* Coordinate-based change listings
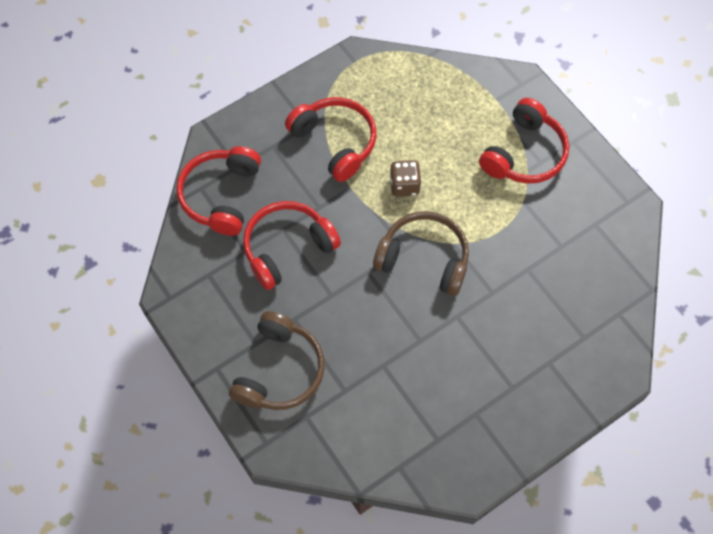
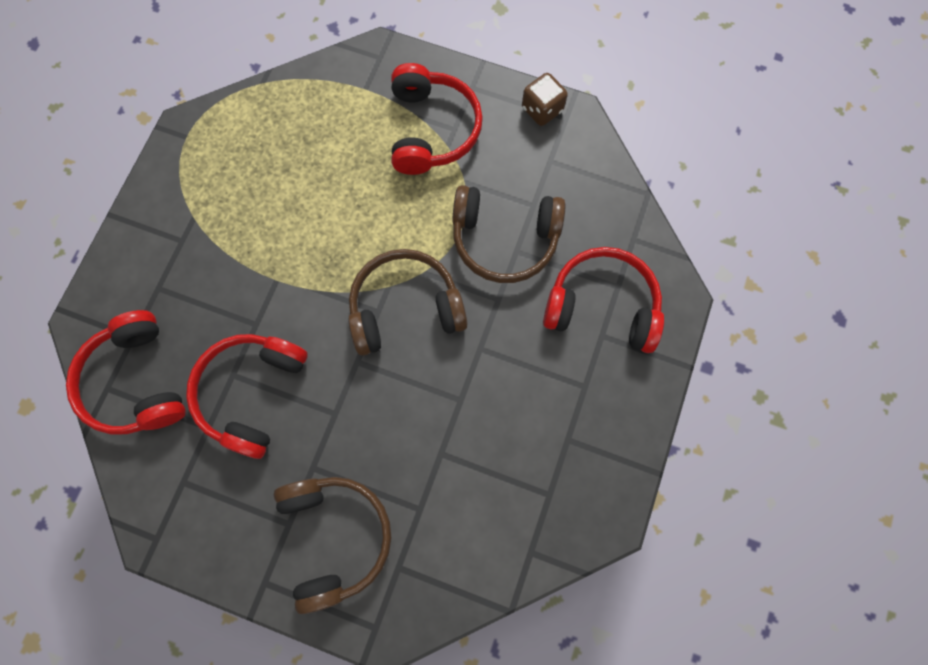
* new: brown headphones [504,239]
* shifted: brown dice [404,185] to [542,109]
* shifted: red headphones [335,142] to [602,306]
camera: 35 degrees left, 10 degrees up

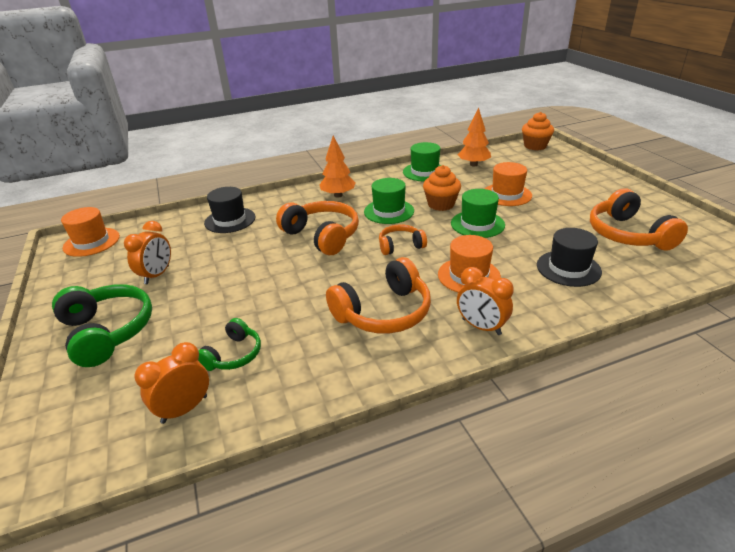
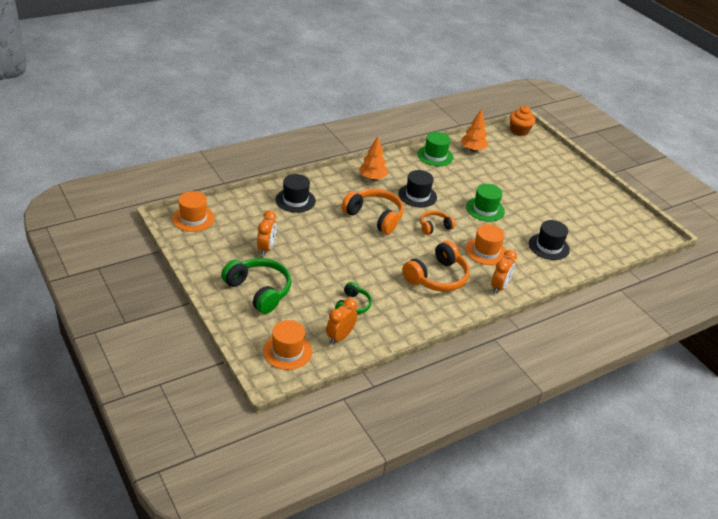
* shifted: orange hat [506,194] to [287,351]
* repainted: green hat [389,211] to black hat [417,195]
* rotated: orange clock [481,327] = [499,287] 90 degrees counterclockwise
* gone: orange cupcake [441,204]
* gone: orange headphones [628,234]
camera: 15 degrees left, 5 degrees up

* WORK TASK
Print every entry exactly as written, without the pictures.

* EXERCISE ANSWER
* new: brown headphones [504,239]
* shifted: brown dice [404,185] to [542,109]
* shifted: red headphones [335,142] to [602,306]
camera: 35 degrees left, 10 degrees up

* shifted: orange hat [506,194] to [287,351]
* repainted: green hat [389,211] to black hat [417,195]
* rotated: orange clock [481,327] = [499,287] 90 degrees counterclockwise
* gone: orange cupcake [441,204]
* gone: orange headphones [628,234]
camera: 15 degrees left, 5 degrees up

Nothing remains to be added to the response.